→ Task:
Below are the entries; count how many lines contain the word "none" and reply with that number alone.

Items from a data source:
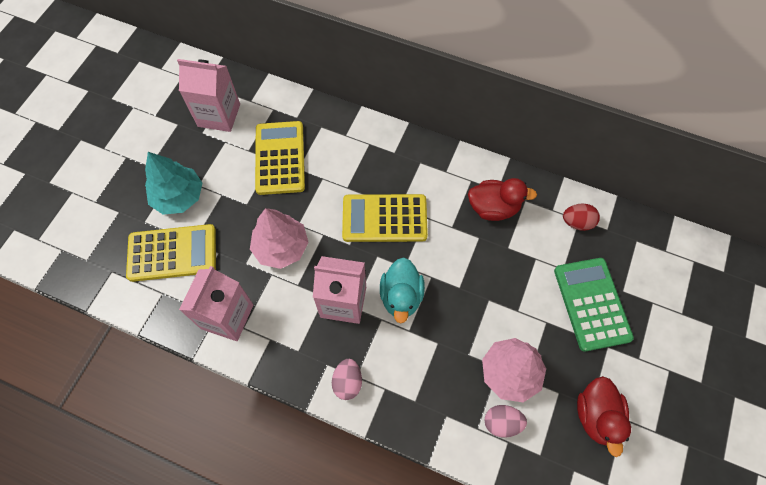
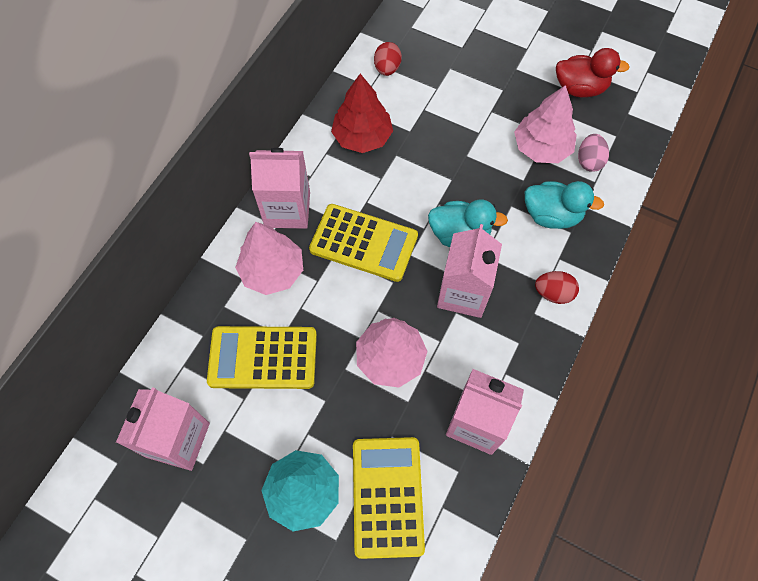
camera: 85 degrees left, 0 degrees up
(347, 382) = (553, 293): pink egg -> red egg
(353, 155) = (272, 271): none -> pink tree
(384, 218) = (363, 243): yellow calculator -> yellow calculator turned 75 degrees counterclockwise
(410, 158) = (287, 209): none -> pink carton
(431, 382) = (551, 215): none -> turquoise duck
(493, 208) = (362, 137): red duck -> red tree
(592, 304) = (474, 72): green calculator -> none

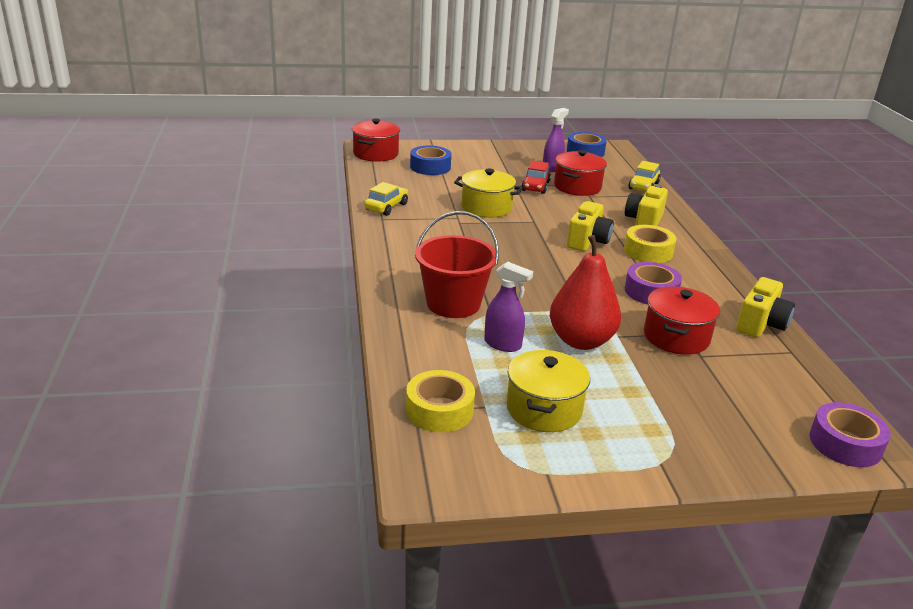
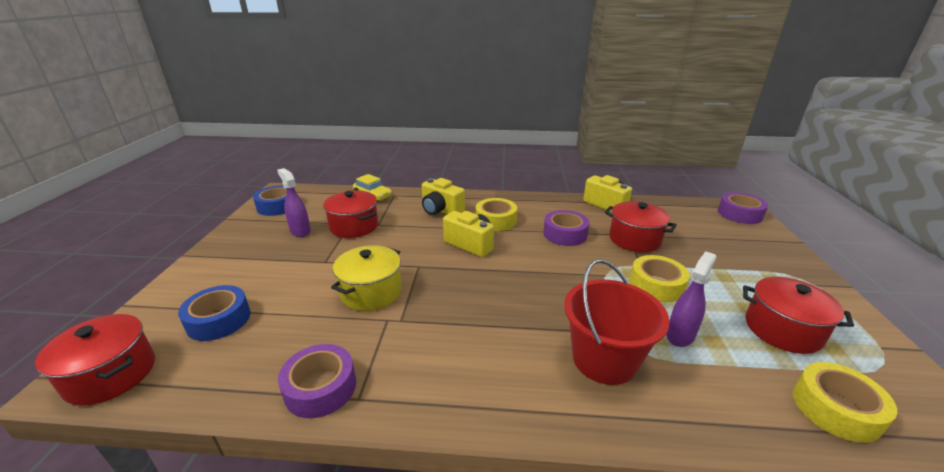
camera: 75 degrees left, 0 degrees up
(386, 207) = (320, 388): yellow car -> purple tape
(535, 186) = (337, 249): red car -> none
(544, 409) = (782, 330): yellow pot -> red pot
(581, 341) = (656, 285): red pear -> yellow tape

→ Exercise answer:
5